▶ TASK REQUIREMENTS
Without skipping a line, reproduce the entries exactly.

Start of PROVIDED DATA

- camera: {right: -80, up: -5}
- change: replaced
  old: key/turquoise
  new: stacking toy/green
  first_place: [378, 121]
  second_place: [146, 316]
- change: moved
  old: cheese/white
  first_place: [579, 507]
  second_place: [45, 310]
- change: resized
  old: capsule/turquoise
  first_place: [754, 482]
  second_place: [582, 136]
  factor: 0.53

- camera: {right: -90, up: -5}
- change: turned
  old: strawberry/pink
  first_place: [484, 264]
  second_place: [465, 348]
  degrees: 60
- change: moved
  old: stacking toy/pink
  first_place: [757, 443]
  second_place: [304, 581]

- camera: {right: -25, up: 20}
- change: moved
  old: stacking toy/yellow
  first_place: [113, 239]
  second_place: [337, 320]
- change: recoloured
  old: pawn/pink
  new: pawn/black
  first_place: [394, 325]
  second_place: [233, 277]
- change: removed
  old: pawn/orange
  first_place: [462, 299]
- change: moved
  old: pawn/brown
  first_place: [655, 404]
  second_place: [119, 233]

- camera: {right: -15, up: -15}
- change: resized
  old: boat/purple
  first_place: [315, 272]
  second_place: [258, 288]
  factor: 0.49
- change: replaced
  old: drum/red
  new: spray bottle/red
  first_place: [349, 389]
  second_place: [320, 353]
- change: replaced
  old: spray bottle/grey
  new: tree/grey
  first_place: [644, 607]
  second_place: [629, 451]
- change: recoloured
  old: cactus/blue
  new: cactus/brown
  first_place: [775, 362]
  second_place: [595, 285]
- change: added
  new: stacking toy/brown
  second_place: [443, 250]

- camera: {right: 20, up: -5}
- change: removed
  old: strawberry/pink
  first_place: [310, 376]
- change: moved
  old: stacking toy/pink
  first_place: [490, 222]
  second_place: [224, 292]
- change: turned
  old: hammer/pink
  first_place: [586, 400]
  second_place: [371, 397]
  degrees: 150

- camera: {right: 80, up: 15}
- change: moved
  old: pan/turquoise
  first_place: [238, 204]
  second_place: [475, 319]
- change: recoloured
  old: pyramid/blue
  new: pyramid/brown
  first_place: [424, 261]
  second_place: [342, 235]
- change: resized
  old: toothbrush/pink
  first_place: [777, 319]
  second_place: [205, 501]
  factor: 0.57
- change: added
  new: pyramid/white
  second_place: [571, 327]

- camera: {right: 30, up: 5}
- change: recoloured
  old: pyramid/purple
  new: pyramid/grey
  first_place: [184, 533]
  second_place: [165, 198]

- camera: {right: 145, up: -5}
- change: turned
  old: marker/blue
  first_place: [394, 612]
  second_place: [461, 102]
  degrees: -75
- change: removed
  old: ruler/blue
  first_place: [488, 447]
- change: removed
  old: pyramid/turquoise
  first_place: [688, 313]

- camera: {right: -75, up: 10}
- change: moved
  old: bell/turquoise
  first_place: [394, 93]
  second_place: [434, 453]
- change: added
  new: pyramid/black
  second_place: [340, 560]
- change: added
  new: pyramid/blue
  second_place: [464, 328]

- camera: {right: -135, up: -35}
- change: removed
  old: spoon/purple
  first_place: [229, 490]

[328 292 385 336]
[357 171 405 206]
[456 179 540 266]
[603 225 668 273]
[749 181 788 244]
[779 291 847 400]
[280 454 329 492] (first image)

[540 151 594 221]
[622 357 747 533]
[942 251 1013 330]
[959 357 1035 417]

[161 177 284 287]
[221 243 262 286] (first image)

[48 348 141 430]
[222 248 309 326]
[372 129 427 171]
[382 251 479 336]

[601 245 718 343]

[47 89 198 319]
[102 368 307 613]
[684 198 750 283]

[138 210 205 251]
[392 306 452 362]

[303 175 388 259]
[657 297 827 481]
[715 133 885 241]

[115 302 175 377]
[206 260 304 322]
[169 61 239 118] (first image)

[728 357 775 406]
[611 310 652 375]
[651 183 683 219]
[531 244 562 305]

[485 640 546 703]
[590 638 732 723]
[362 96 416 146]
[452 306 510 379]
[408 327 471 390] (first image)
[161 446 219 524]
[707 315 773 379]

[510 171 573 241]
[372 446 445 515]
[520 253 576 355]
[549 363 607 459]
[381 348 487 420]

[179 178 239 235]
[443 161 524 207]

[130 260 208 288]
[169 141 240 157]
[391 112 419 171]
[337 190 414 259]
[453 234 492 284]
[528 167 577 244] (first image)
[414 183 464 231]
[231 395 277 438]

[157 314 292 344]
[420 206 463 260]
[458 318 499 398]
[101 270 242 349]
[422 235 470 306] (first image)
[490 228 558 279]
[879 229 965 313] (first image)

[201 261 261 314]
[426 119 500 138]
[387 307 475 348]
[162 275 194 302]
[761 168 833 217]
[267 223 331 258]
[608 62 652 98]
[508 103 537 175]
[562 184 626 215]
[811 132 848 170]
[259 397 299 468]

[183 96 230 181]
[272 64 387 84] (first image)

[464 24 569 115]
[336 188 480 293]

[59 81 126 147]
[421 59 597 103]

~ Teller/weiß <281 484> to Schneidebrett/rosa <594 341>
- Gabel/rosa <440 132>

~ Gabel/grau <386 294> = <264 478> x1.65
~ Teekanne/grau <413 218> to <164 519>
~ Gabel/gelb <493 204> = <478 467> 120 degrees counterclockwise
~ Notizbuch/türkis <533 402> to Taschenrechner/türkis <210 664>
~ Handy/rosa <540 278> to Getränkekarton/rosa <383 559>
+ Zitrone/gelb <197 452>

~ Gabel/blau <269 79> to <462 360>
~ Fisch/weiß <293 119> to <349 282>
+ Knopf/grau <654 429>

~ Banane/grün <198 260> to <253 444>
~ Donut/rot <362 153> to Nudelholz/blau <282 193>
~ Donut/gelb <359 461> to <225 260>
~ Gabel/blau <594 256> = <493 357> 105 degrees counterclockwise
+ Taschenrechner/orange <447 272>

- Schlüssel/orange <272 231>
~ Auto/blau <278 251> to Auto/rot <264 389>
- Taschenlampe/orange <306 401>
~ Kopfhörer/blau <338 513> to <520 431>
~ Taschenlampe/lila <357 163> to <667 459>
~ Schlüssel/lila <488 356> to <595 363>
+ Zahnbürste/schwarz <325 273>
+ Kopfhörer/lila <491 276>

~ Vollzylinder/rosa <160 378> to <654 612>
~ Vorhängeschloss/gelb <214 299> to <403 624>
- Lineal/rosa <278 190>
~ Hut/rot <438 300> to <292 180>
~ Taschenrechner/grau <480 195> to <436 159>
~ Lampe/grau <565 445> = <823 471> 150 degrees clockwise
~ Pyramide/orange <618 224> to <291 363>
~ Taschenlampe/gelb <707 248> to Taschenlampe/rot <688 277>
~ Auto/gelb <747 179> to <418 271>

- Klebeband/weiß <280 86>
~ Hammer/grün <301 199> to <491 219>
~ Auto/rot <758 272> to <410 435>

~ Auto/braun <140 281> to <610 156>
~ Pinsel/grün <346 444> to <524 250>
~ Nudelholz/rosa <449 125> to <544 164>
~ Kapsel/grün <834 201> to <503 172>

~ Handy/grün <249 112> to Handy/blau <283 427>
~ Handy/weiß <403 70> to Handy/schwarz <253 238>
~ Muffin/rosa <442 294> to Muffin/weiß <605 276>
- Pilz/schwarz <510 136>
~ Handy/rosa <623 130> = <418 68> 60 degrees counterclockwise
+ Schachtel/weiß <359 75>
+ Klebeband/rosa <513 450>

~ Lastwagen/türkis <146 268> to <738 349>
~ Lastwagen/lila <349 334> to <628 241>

End of PROVIDED DATA

▶ ANSWER BELOW
- camera: {right: -80, up: -5}
- change: replaced
  old: key/turquoise
  new: stacking toy/green
  first_place: [378, 121]
  second_place: [146, 316]
- change: moved
  old: cheese/white
  first_place: [579, 507]
  second_place: [45, 310]
- change: resized
  old: capsule/turquoise
  first_place: [754, 482]
  second_place: [582, 136]
  factor: 0.53

- camera: {right: -90, up: -5}
- change: turned
  old: strawberry/pink
  first_place: [484, 264]
  second_place: [465, 348]
  degrees: 60
- change: moved
  old: stacking toy/pink
  first_place: [757, 443]
  second_place: [304, 581]

- camera: {right: -25, up: 20}
- change: moved
  old: stacking toy/yellow
  first_place: [113, 239]
  second_place: [337, 320]
- change: recoloured
  old: pawn/pink
  new: pawn/black
  first_place: [394, 325]
  second_place: [233, 277]
- change: removed
  old: pawn/orange
  first_place: [462, 299]
- change: moved
  old: pawn/brown
  first_place: [655, 404]
  second_place: [119, 233]

- camera: {right: -15, up: -15}
- change: resized
  old: boat/purple
  first_place: [315, 272]
  second_place: [258, 288]
  factor: 0.49
- change: replaced
  old: drum/red
  new: spray bottle/red
  first_place: [349, 389]
  second_place: [320, 353]
- change: replaced
  old: spray bottle/grey
  new: tree/grey
  first_place: [644, 607]
  second_place: [629, 451]
- change: recoloured
  old: cactus/blue
  new: cactus/brown
  first_place: [775, 362]
  second_place: [595, 285]
- change: added
  new: stacking toy/brown
  second_place: [443, 250]

- camera: {right: 20, up: -5}
- change: removed
  old: strawberry/pink
  first_place: [310, 376]
- change: moved
  old: stacking toy/pink
  first_place: [490, 222]
  second_place: [224, 292]
- change: turned
  old: hammer/pink
  first_place: [586, 400]
  second_place: [371, 397]
  degrees: 150

- camera: {right: 80, up: 15}
- change: moved
  old: pan/turquoise
  first_place: [238, 204]
  second_place: [475, 319]
- change: recoloured
  old: pyramid/blue
  new: pyramid/brown
  first_place: [424, 261]
  second_place: [342, 235]
- change: resized
  old: toothbrush/pink
  first_place: [777, 319]
  second_place: [205, 501]
  factor: 0.57
- change: added
  new: pyramid/white
  second_place: [571, 327]

- camera: {right: 30, up: 5}
- change: recoloured
  old: pyramid/purple
  new: pyramid/grey
  first_place: [184, 533]
  second_place: [165, 198]

- camera: {right: 145, up: -5}
- change: turned
  old: marker/blue
  first_place: [394, 612]
  second_place: [461, 102]
  degrees: -75
- change: removed
  old: ruler/blue
  first_place: [488, 447]
- change: removed
  old: pyramid/turquoise
  first_place: [688, 313]

- camera: {right: -75, up: 10}
- change: moved
  old: bell/turquoise
  first_place: [394, 93]
  second_place: [434, 453]
- change: added
  new: pyramid/black
  second_place: [340, 560]
- change: added
  new: pyramid/blue
  second_place: [464, 328]

- camera: {right: -135, up: -35}
- change: removed
  old: spoon/purple
  first_place: [229, 490]

[328 292 385 336]
[357 171 405 206]
[456 179 540 266]
[603 225 668 273]
[749 181 788 244]
[779 291 847 400]
[280 454 329 492] (first image)

[540 151 594 221]
[622 357 747 533]
[942 251 1013 330]
[959 357 1035 417]

[161 177 284 287]
[221 243 262 286] (first image)

[48 348 141 430]
[222 248 309 326]
[372 129 427 171]
[382 251 479 336]

[601 245 718 343]

[47 89 198 319]
[102 368 307 613]
[684 198 750 283]

[138 210 205 251]
[392 306 452 362]

[303 175 388 259]
[657 297 827 481]
[715 133 885 241]

[115 302 175 377]
[206 260 304 322]
[169 61 239 118] (first image)

[728 357 775 406]
[611 310 652 375]
[651 183 683 219]
[531 244 562 305]

[485 640 546 703]
[590 638 732 723]
[362 96 416 146]
[452 306 510 379]
[408 327 471 390] (first image)
[161 446 219 524]
[707 315 773 379]

[510 171 573 241]
[372 446 445 515]
[520 253 576 355]
[549 363 607 459]
[381 348 487 420]

[179 178 239 235]
[443 161 524 207]

[130 260 208 288]
[169 141 240 157]
[391 112 419 171]
[337 190 414 259]
[453 234 492 284]
[528 167 577 244] (first image)
[414 183 464 231]
[231 395 277 438]

[157 314 292 344]
[420 206 463 260]
[458 318 499 398]
[101 270 242 349]
[422 235 470 306] (first image)
[490 228 558 279]
[879 229 965 313] (first image)

[201 261 261 314]
[426 119 500 138]
[387 307 475 348]
[162 275 194 302]
[761 168 833 217]
[267 223 331 258]
[608 62 652 98]
[508 103 537 175]
[562 184 626 215]
[811 132 848 170]
[259 397 299 468]

[183 96 230 181]
[272 64 387 84] (first image)

[464 24 569 115]
[336 188 480 293]

[59 81 126 147]
[421 59 597 103]

~ Teller/weiß <281 484> to Schneidebrett/rosa <594 341>
- Gabel/rosa <440 132>

~ Gabel/grau <386 294> = <264 478> x1.65
~ Teekanne/grau <413 218> to <164 519>
~ Gabel/gelb <493 204> = <478 467> 120 degrees counterclockwise
~ Notizbuch/türkis <533 402> to Taschenrechner/türkis <210 664>
~ Handy/rosa <540 278> to Getränkekarton/rosa <383 559>
+ Zitrone/gelb <197 452>

~ Gabel/blau <269 79> to <462 360>
~ Fisch/weiß <293 119> to <349 282>
+ Knopf/grau <654 429>

~ Banane/grün <198 260> to <253 444>
~ Donut/rot <362 153> to Nudelholz/blau <282 193>
~ Donut/gelb <359 461> to <225 260>
~ Gabel/blau <594 256> = <493 357> 105 degrees counterclockwise
+ Taschenrechner/orange <447 272>

- Schlüssel/orange <272 231>
~ Auto/blau <278 251> to Auto/rot <264 389>
- Taschenlampe/orange <306 401>
~ Kopfhörer/blau <338 513> to <520 431>
~ Taschenlampe/lila <357 163> to <667 459>
~ Schlüssel/lila <488 356> to <595 363>
+ Zahnbürste/schwarz <325 273>
+ Kopfhörer/lila <491 276>

~ Vollzylinder/rosa <160 378> to <654 612>
~ Vorhängeschloss/gelb <214 299> to <403 624>
- Lineal/rosa <278 190>
~ Hut/rot <438 300> to <292 180>
~ Taschenrechner/grau <480 195> to <436 159>
~ Lampe/grau <565 445> = <823 471> 150 degrees clockwise
~ Pyramide/orange <618 224> to <291 363>
~ Taschenlampe/gelb <707 248> to Taschenlampe/rot <688 277>
~ Auto/gelb <747 179> to <418 271>

- Klebeband/weiß <280 86>
~ Hammer/grün <301 199> to <491 219>
~ Auto/rot <758 272> to <410 435>

~ Auto/braun <140 281> to <610 156>
~ Pinsel/grün <346 444> to <524 250>
~ Nudelholz/rosa <449 125> to <544 164>
~ Kapsel/grün <834 201> to <503 172>

~ Handy/grün <249 112> to Handy/blau <283 427>
~ Handy/weiß <403 70> to Handy/schwarz <253 238>
~ Muffin/rosa <442 294> to Muffin/weiß <605 276>
- Pilz/schwarz <510 136>
~ Handy/rosa <623 130> = <418 68> 60 degrees counterclockwise
+ Schachtel/weiß <359 75>
+ Klebeband/rosa <513 450>

~ Lastwagen/türkis <146 268> to <738 349>
~ Lastwagen/lila <349 334> to <628 241>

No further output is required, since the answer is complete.